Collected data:
+++++

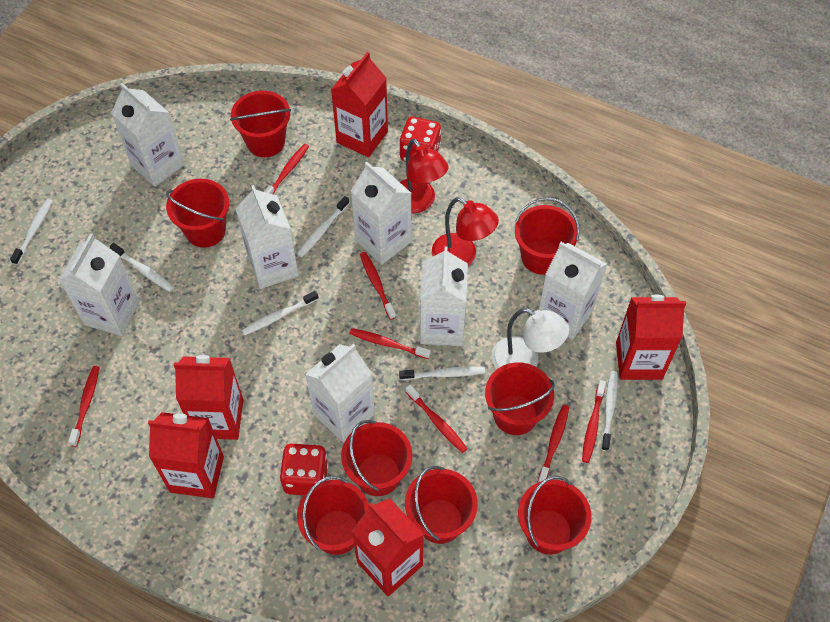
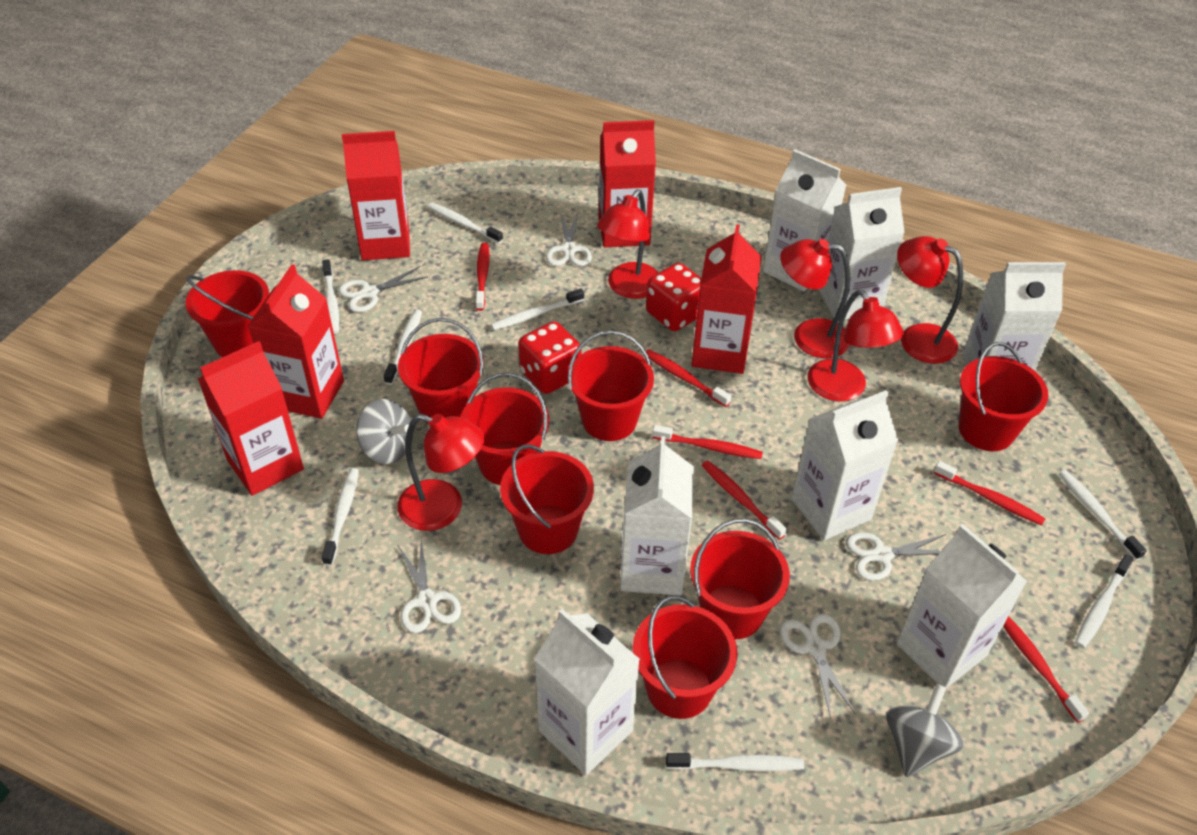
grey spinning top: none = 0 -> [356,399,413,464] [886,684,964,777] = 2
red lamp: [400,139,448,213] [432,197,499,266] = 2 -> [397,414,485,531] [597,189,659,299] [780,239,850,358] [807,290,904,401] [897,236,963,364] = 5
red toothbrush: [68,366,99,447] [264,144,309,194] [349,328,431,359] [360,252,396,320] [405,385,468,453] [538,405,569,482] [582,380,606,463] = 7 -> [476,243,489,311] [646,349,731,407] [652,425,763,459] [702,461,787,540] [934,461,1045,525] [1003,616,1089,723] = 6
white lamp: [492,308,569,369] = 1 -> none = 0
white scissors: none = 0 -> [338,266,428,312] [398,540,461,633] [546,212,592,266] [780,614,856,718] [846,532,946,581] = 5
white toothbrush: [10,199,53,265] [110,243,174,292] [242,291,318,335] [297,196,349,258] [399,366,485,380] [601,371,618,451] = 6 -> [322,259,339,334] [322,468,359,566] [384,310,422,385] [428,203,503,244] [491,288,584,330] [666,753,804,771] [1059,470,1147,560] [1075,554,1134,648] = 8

+++++

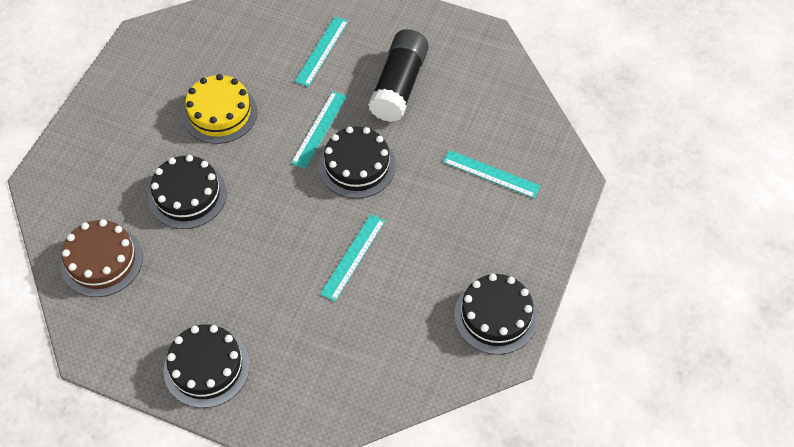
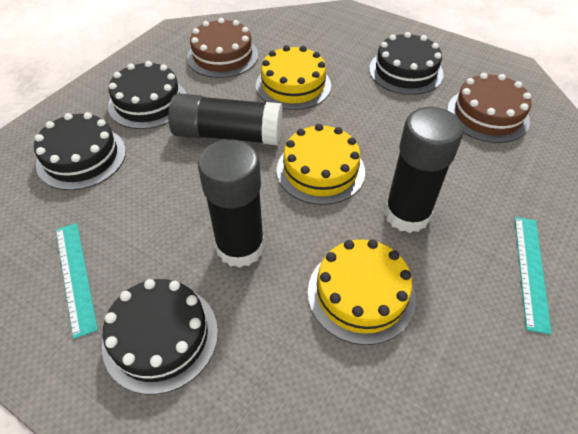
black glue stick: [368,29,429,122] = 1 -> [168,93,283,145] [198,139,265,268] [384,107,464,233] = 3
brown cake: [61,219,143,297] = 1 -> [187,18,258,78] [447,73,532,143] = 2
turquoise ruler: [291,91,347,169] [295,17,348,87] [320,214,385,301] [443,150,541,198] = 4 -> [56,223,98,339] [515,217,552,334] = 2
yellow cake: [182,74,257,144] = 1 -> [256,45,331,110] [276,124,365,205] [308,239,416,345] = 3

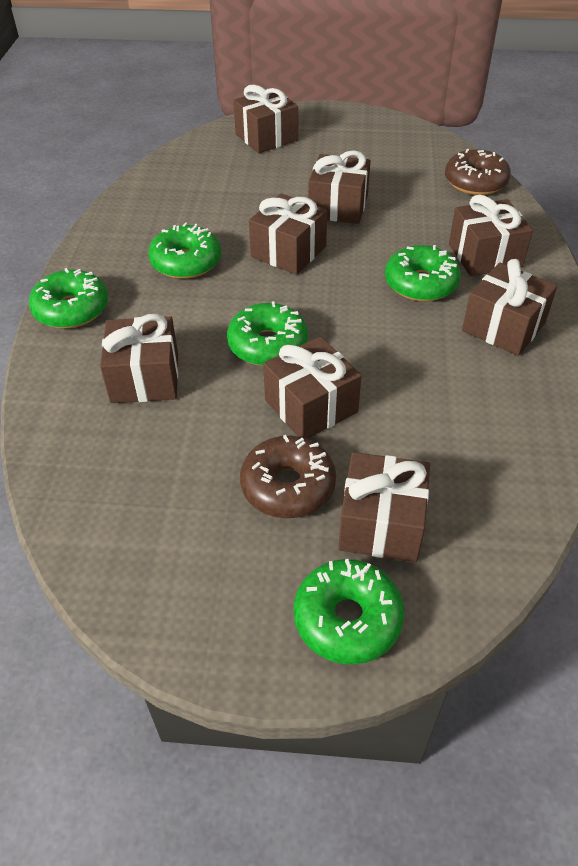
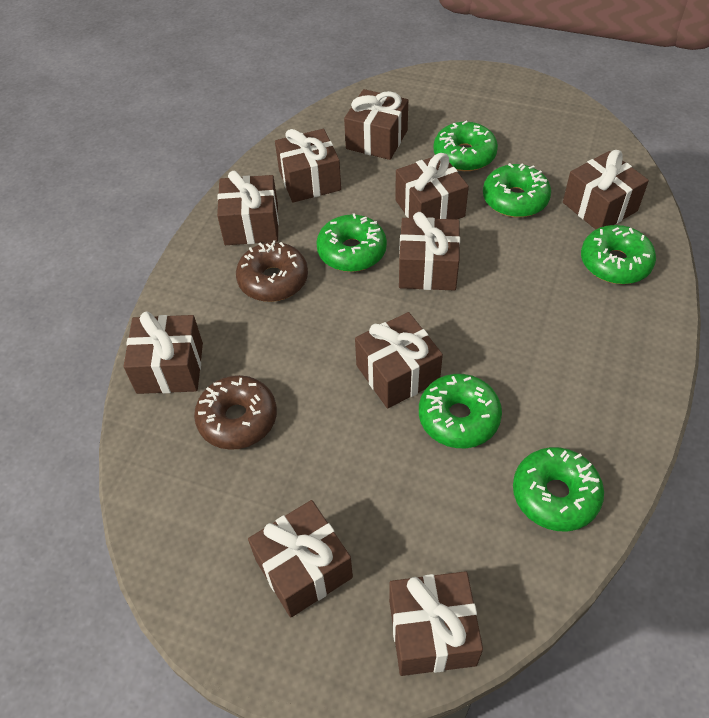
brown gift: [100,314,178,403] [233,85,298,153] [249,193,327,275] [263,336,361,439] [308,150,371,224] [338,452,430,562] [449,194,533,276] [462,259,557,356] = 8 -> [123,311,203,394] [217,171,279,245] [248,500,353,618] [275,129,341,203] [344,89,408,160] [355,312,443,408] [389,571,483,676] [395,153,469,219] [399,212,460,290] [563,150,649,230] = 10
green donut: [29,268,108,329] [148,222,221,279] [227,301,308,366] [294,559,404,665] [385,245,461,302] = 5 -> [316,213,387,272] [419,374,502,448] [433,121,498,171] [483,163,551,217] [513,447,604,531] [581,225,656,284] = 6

+++++

Problem to solve: Retype only the lines above between the line with "grey spinning top: none" and the line with "white toothbrush: [10,199,53,265]", counting those two lines as well, and keep every character as it is.

Result of this exercise:
grey spinning top: none = 0 -> [356,399,413,464] [886,684,964,777] = 2
red lamp: [400,139,448,213] [432,197,499,266] = 2 -> [397,414,485,531] [597,189,659,299] [780,239,850,358] [807,290,904,401] [897,236,963,364] = 5
red toothbrush: [68,366,99,447] [264,144,309,194] [349,328,431,359] [360,252,396,320] [405,385,468,453] [538,405,569,482] [582,380,606,463] = 7 -> [476,243,489,311] [646,349,731,407] [652,425,763,459] [702,461,787,540] [934,461,1045,525] [1003,616,1089,723] = 6
white lamp: [492,308,569,369] = 1 -> none = 0
white scissors: none = 0 -> [338,266,428,312] [398,540,461,633] [546,212,592,266] [780,614,856,718] [846,532,946,581] = 5
white toothbrush: [10,199,53,265] [110,243,174,292] [242,291,318,335] [297,196,349,258] [399,366,485,380] [601,371,618,451] = 6 -> [322,259,339,334] [322,468,359,566] [384,310,422,385] [428,203,503,244] [491,288,584,330] [666,753,804,771] [1059,470,1147,560] [1075,554,1134,648] = 8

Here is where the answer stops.